Task item: Pictures in the records below must be left out. Return exactly the lines from the line with "resize,yellow ring,[689 396],,[851 177],x1.50" to the line with "# camera: 30 degrees left, 5 degrees down", both included.

-------------------------

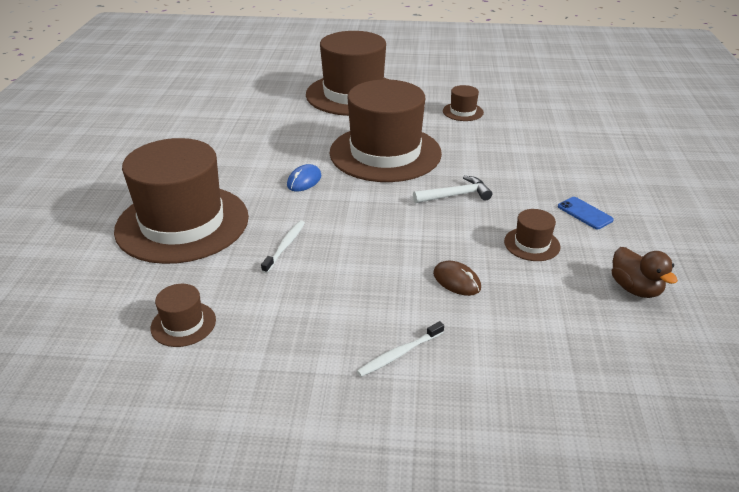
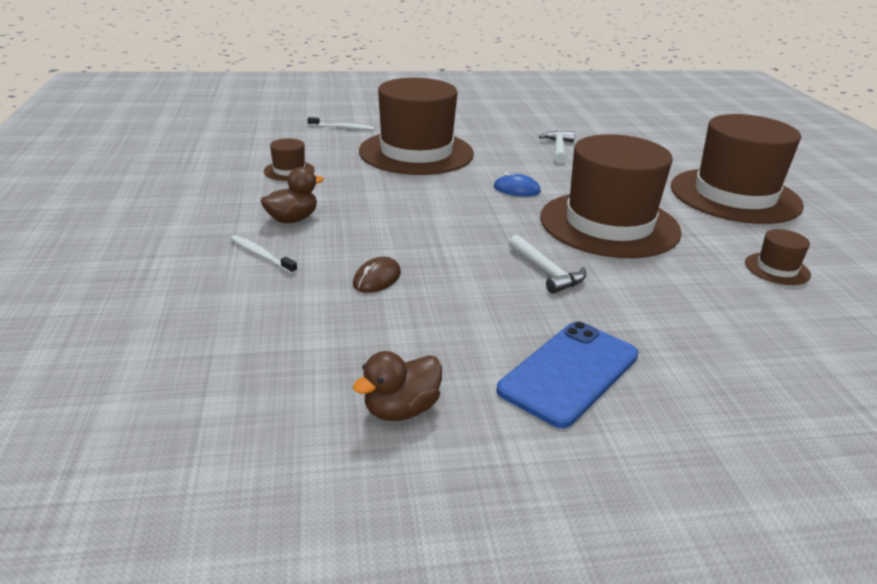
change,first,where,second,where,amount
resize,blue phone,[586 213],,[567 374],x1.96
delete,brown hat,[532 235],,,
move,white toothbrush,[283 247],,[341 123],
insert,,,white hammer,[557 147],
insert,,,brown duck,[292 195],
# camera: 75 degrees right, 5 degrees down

-------------------------

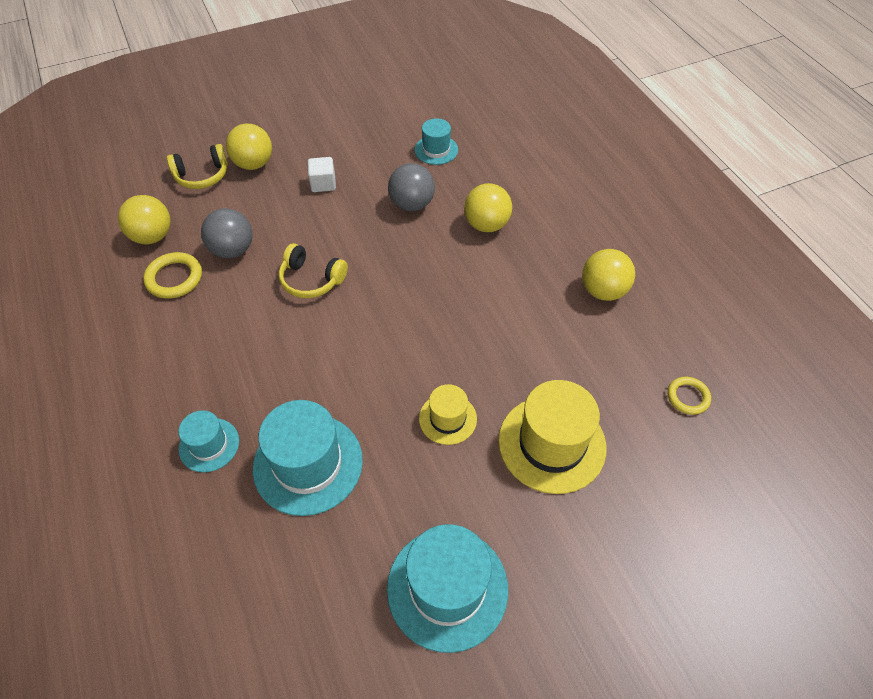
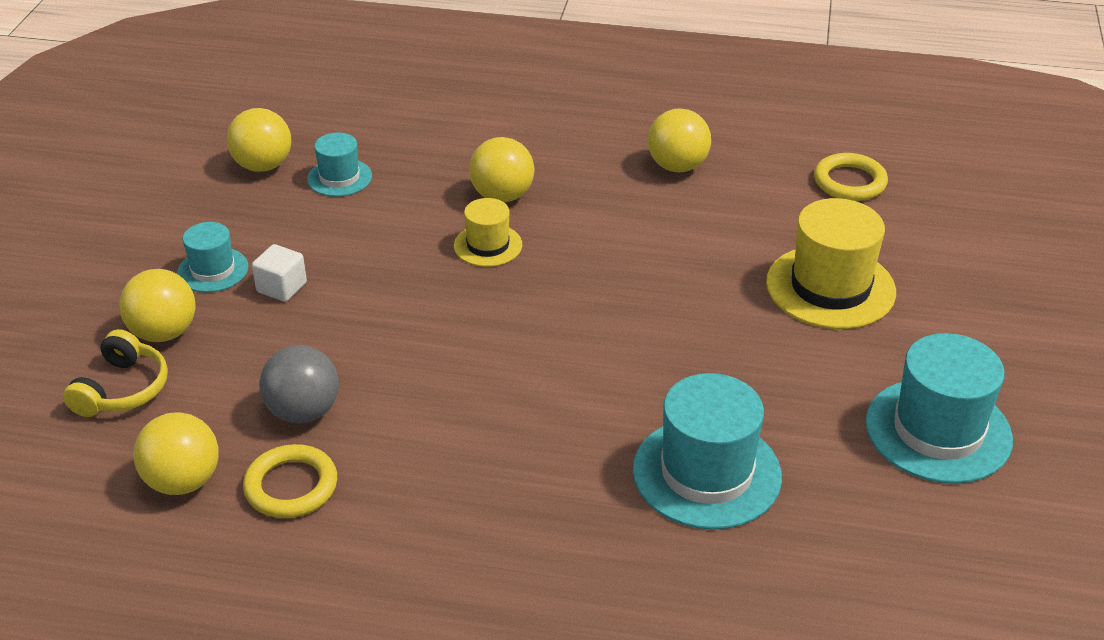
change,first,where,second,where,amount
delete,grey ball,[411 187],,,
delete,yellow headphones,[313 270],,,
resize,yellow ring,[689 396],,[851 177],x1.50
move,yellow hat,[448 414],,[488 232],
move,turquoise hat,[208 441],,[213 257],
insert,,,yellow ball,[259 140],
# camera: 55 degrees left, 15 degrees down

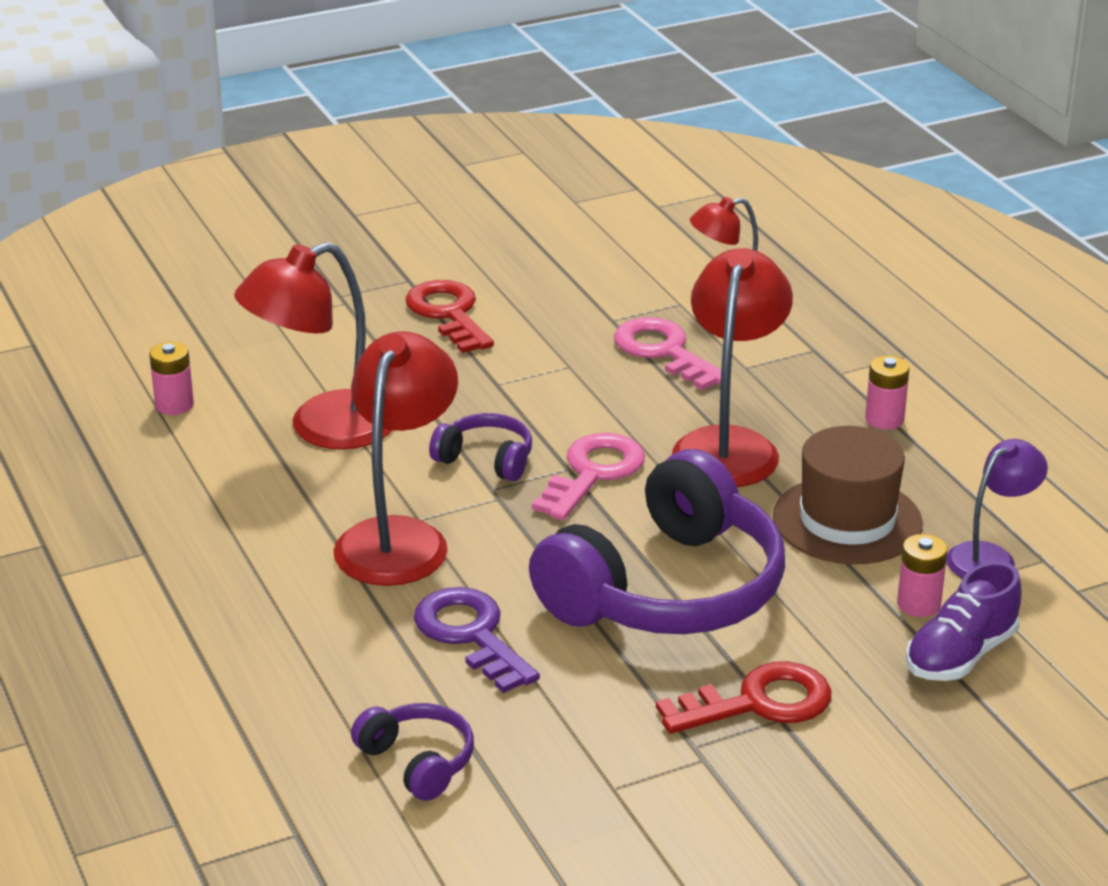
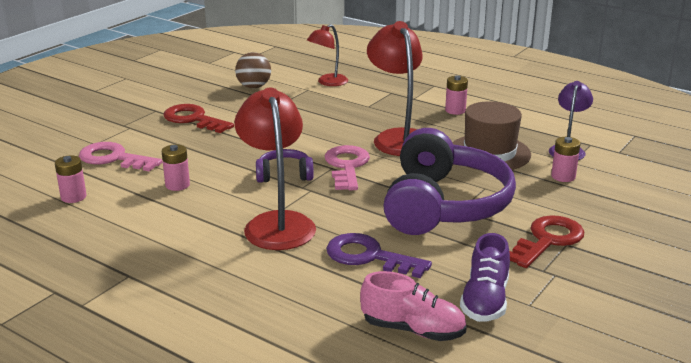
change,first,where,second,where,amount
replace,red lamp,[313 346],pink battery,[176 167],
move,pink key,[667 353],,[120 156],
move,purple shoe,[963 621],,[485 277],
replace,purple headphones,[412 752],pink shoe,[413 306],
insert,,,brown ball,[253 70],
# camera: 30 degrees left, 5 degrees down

-------------------------

Task answer:
resize,yellow ring,[689 396],,[851 177],x1.50
move,yellow hat,[448 414],,[488 232],
move,turquoise hat,[208 441],,[213 257],
insert,,,yellow ball,[259 140],
# camera: 55 degrees left, 15 degrees down

change,first,where,second,where,amount
replace,red lamp,[313 346],pink battery,[176 167],
move,pink key,[667 353],,[120 156],
move,purple shoe,[963 621],,[485 277],
replace,purple headphones,[412 752],pink shoe,[413 306],
insert,,,brown ball,[253 70],
# camera: 30 degrees left, 5 degrees down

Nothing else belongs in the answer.